(GIVEN DATA)
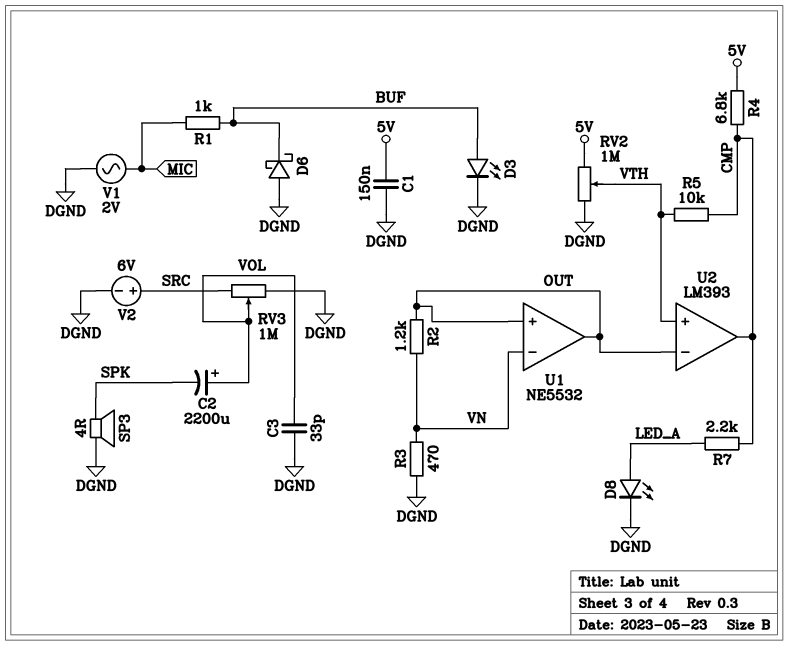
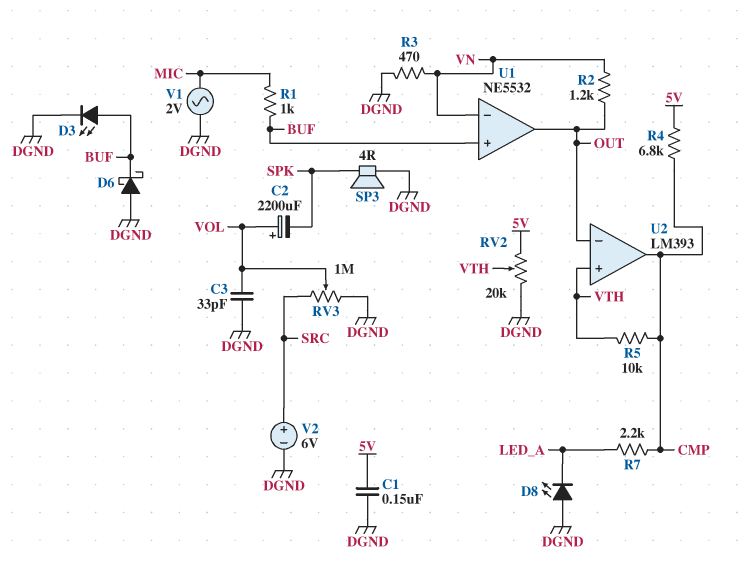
D8: LED (A LED_A, K DGND) -> LED (A DGND, K LED_A)
RV2: 1M (5V, DGND, wiper VTH) -> 20k (5V, DGND, wiper VTH)
U1 pin in+: OUT -> BUF

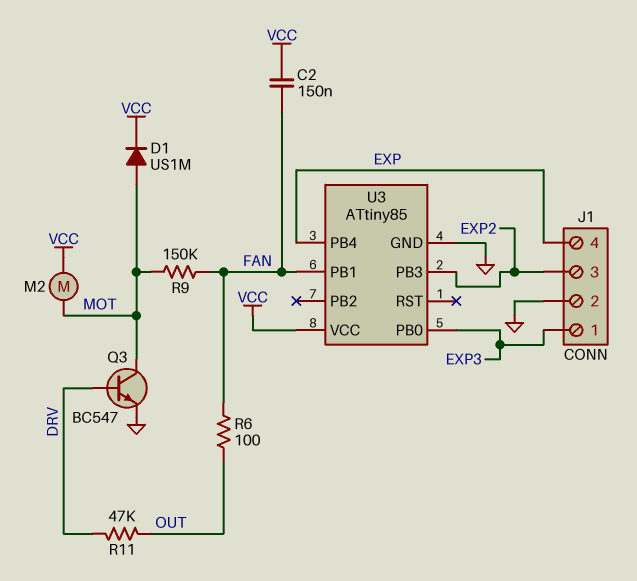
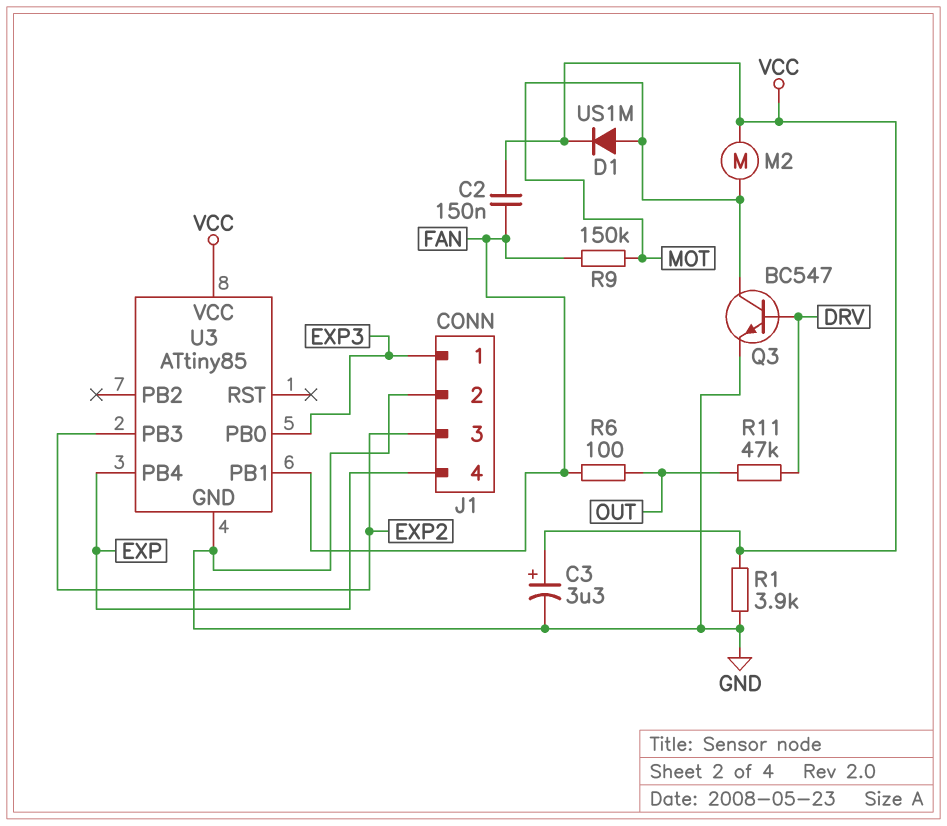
C3: none -> 3.3uF (plus VCC, minus GND)
R1: none -> 3.9k (GND, VCC)

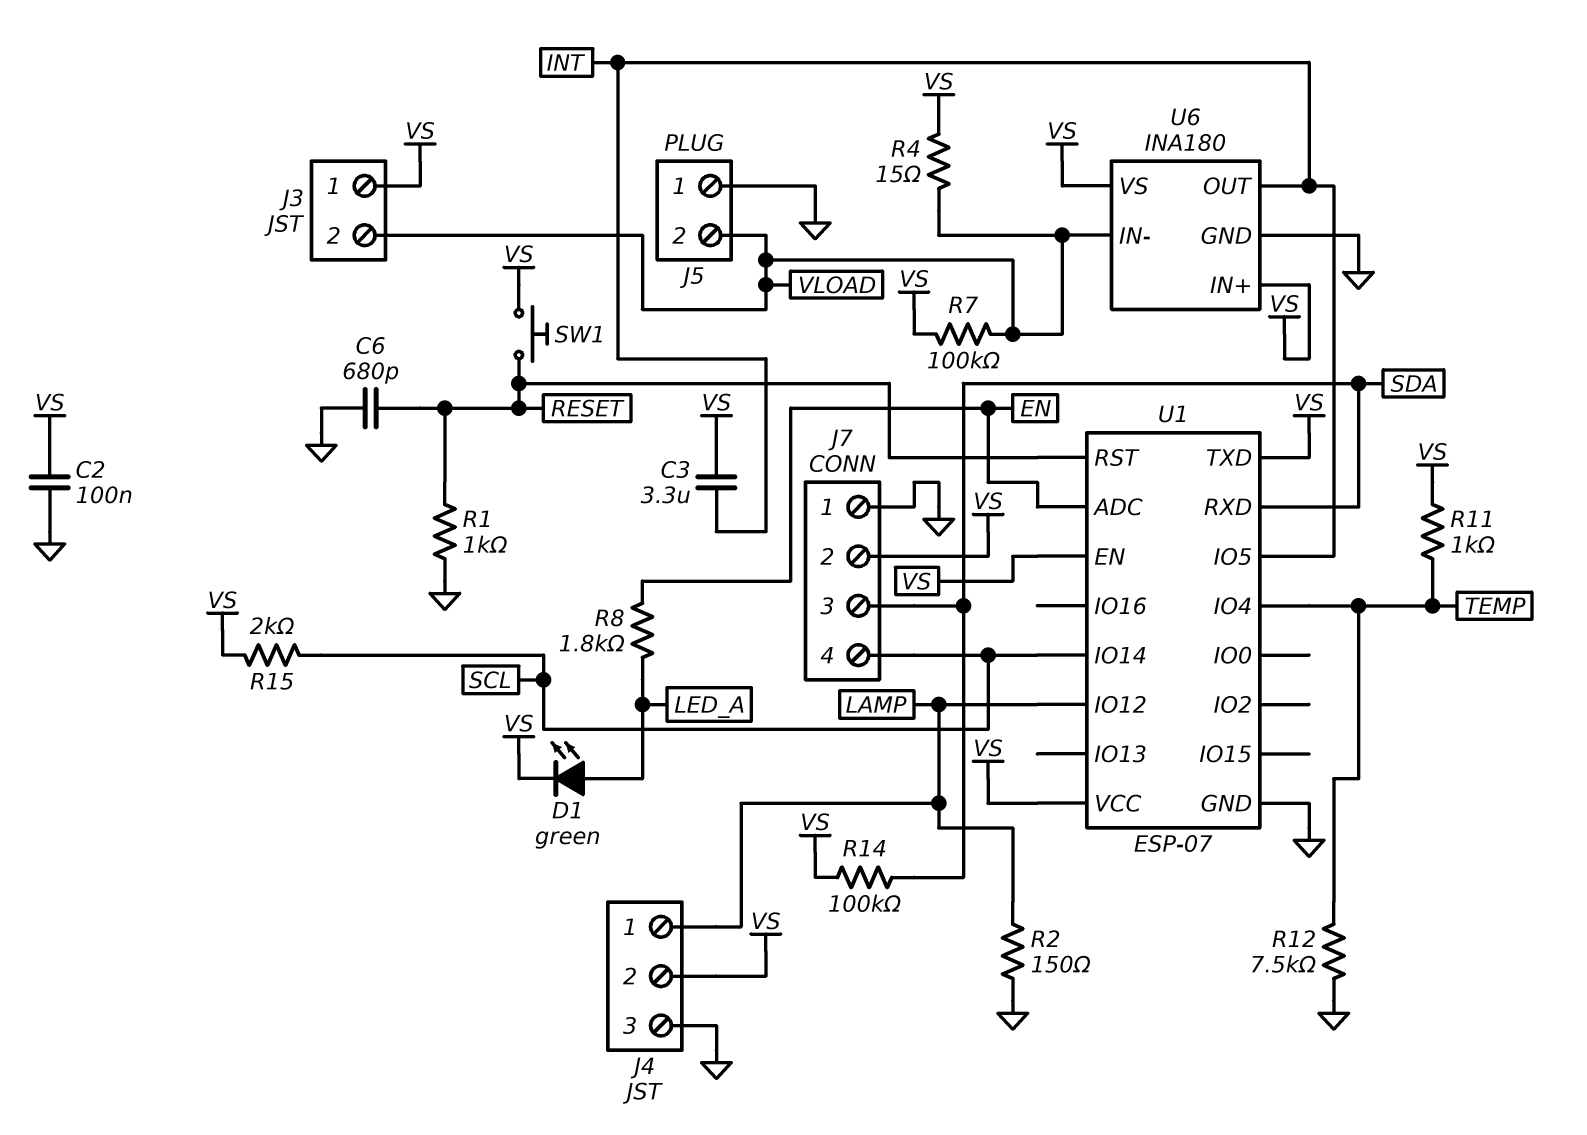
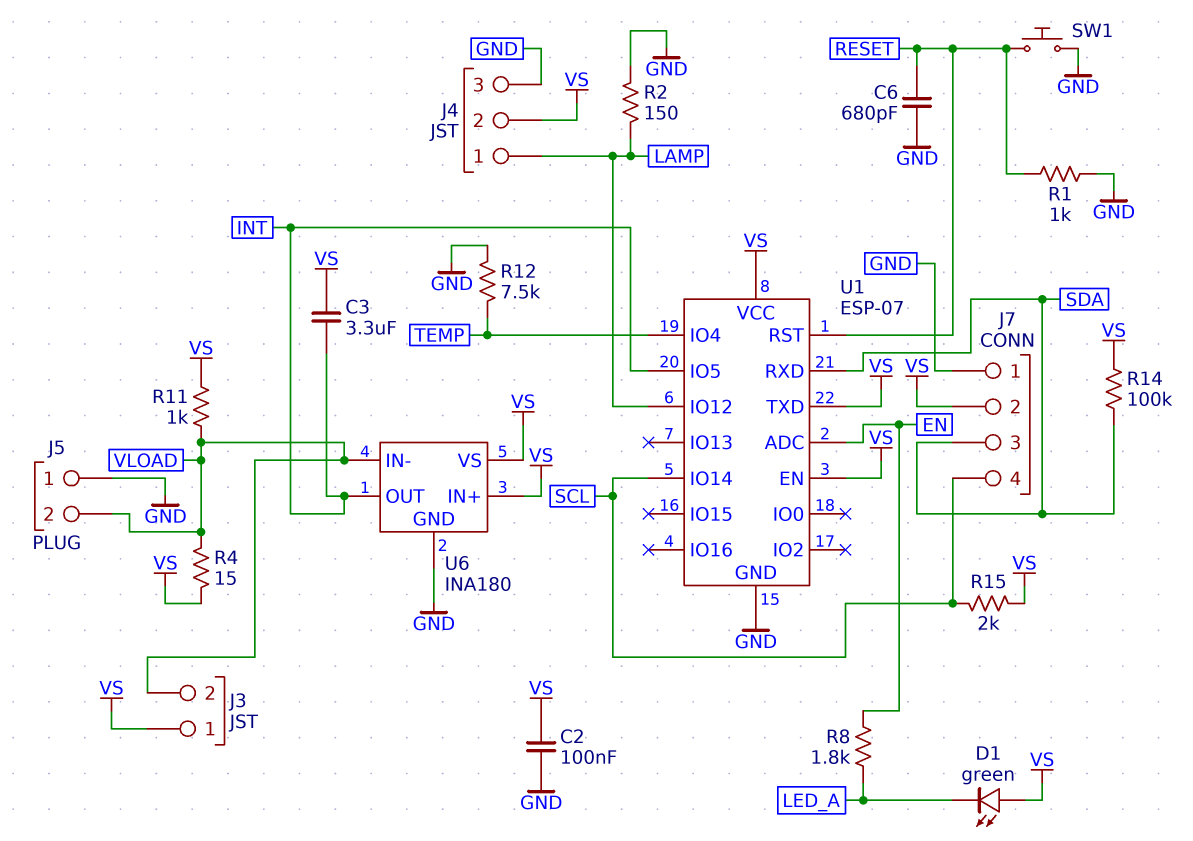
D1: LED green (A LED_A, K VS) -> LED green (A VS, K LED_A)
R7: 100k (VLOAD, VS) -> none
R11: 1k (TEMP, VS) -> 1k (VLOAD, VS)
SW1: button (RESET, VS) -> button (GND, RESET)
(End GIVEN DATA)
* **DESCRIPTION OF THE TASK**: Nothing but the records above, retyped exactly and stripped of images, should appear in the answer.

* **ANSWER SECTION**:
D8: LED (A LED_A, K DGND) -> LED (A DGND, K LED_A)
RV2: 1M (5V, DGND, wiper VTH) -> 20k (5V, DGND, wiper VTH)
U1 pin in+: OUT -> BUF

C3: none -> 3.3uF (plus VCC, minus GND)
R1: none -> 3.9k (GND, VCC)

D1: LED green (A LED_A, K VS) -> LED green (A VS, K LED_A)
R7: 100k (VLOAD, VS) -> none
R11: 1k (TEMP, VS) -> 1k (VLOAD, VS)
SW1: button (RESET, VS) -> button (GND, RESET)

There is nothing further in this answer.